§ WORK REQUEST
From the first line of the entries below to the line with "R6: 1.5k (BASE, GND) -> 1.5k (BASE, VS)", give each line again exactly.

Itemized modification records:
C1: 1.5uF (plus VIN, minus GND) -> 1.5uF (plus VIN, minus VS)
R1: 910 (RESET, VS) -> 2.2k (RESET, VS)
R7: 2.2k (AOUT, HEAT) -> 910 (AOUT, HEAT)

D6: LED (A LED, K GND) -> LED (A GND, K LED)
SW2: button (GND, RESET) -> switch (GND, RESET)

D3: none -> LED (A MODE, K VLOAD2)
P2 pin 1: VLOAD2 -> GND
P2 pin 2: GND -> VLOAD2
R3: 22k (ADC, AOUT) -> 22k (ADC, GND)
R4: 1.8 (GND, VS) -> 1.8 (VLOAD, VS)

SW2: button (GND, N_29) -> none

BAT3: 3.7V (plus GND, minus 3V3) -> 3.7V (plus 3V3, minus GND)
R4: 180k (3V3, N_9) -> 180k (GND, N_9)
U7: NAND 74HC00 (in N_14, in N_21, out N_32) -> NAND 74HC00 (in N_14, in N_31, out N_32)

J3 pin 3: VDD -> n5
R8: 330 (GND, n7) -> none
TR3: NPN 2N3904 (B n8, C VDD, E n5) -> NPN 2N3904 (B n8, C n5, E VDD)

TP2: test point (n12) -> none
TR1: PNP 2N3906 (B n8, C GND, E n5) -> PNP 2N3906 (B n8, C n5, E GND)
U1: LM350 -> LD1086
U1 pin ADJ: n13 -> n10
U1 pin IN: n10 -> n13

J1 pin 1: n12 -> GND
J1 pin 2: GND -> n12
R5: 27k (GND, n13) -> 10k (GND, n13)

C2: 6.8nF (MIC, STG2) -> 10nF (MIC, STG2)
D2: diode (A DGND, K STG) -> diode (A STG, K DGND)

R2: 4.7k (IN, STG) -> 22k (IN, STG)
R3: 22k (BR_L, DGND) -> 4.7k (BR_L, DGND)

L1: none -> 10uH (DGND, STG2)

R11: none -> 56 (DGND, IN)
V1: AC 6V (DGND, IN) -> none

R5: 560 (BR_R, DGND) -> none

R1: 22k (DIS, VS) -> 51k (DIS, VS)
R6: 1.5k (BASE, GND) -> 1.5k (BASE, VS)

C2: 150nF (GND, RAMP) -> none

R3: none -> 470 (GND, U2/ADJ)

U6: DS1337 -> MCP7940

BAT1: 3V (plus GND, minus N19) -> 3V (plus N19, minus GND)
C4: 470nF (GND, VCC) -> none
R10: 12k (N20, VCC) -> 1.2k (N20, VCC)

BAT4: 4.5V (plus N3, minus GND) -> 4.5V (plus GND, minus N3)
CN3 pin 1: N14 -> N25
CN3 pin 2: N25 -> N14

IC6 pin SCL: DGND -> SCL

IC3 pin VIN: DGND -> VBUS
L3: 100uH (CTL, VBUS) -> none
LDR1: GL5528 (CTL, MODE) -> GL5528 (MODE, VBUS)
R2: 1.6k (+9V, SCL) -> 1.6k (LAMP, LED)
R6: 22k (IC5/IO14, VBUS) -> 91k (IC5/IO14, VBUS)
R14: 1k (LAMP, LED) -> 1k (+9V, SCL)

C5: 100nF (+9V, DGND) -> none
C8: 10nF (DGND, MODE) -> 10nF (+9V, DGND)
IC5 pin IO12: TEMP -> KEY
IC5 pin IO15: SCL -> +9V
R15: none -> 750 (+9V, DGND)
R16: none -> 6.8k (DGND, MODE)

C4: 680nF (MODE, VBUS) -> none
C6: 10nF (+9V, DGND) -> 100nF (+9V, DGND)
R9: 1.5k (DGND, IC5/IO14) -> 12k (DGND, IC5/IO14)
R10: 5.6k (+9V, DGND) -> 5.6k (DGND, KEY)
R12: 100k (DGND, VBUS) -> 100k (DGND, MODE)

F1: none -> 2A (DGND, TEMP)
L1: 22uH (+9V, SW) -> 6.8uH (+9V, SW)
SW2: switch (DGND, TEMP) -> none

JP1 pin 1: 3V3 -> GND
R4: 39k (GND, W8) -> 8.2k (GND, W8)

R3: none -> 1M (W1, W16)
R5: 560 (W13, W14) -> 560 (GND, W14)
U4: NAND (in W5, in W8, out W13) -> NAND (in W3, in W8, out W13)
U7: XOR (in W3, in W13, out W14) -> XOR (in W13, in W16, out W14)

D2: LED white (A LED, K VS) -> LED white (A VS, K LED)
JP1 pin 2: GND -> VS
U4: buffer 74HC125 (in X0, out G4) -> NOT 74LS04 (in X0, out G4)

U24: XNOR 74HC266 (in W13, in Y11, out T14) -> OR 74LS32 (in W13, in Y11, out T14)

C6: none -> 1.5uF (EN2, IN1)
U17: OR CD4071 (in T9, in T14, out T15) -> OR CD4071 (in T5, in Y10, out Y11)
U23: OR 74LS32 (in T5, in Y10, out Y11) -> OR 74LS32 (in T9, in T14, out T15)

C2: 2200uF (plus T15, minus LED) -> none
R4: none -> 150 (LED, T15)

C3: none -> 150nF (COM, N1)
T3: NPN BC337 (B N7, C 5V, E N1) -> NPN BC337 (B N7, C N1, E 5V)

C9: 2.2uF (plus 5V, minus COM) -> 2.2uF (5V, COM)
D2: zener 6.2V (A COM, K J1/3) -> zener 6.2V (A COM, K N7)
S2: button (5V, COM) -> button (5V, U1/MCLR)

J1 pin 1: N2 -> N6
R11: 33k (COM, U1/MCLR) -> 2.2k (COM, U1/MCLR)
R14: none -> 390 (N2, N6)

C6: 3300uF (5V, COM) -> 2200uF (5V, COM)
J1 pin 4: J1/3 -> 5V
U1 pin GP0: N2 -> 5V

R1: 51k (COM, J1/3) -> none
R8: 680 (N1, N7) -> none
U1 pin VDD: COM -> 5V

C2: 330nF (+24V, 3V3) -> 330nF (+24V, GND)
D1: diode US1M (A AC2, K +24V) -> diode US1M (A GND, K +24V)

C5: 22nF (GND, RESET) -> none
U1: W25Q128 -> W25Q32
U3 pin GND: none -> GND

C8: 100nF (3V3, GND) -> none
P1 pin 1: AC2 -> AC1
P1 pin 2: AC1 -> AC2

§ ANSWER TO THE PROBLEM
C1: 1.5uF (plus VIN, minus GND) -> 1.5uF (plus VIN, minus VS)
R1: 910 (RESET, VS) -> 2.2k (RESET, VS)
R7: 2.2k (AOUT, HEAT) -> 910 (AOUT, HEAT)

D6: LED (A LED, K GND) -> LED (A GND, K LED)
SW2: button (GND, RESET) -> switch (GND, RESET)

D3: none -> LED (A MODE, K VLOAD2)
P2 pin 1: VLOAD2 -> GND
P2 pin 2: GND -> VLOAD2
R3: 22k (ADC, AOUT) -> 22k (ADC, GND)
R4: 1.8 (GND, VS) -> 1.8 (VLOAD, VS)

SW2: button (GND, N_29) -> none

BAT3: 3.7V (plus GND, minus 3V3) -> 3.7V (plus 3V3, minus GND)
R4: 180k (3V3, N_9) -> 180k (GND, N_9)
U7: NAND 74HC00 (in N_14, in N_21, out N_32) -> NAND 74HC00 (in N_14, in N_31, out N_32)

J3 pin 3: VDD -> n5
R8: 330 (GND, n7) -> none
TR3: NPN 2N3904 (B n8, C VDD, E n5) -> NPN 2N3904 (B n8, C n5, E VDD)

TP2: test point (n12) -> none
TR1: PNP 2N3906 (B n8, C GND, E n5) -> PNP 2N3906 (B n8, C n5, E GND)
U1: LM350 -> LD1086
U1 pin ADJ: n13 -> n10
U1 pin IN: n10 -> n13

J1 pin 1: n12 -> GND
J1 pin 2: GND -> n12
R5: 27k (GND, n13) -> 10k (GND, n13)

C2: 6.8nF (MIC, STG2) -> 10nF (MIC, STG2)
D2: diode (A DGND, K STG) -> diode (A STG, K DGND)

R2: 4.7k (IN, STG) -> 22k (IN, STG)
R3: 22k (BR_L, DGND) -> 4.7k (BR_L, DGND)

L1: none -> 10uH (DGND, STG2)

R11: none -> 56 (DGND, IN)
V1: AC 6V (DGND, IN) -> none

R5: 560 (BR_R, DGND) -> none

R1: 22k (DIS, VS) -> 51k (DIS, VS)
R6: 1.5k (BASE, GND) -> 1.5k (BASE, VS)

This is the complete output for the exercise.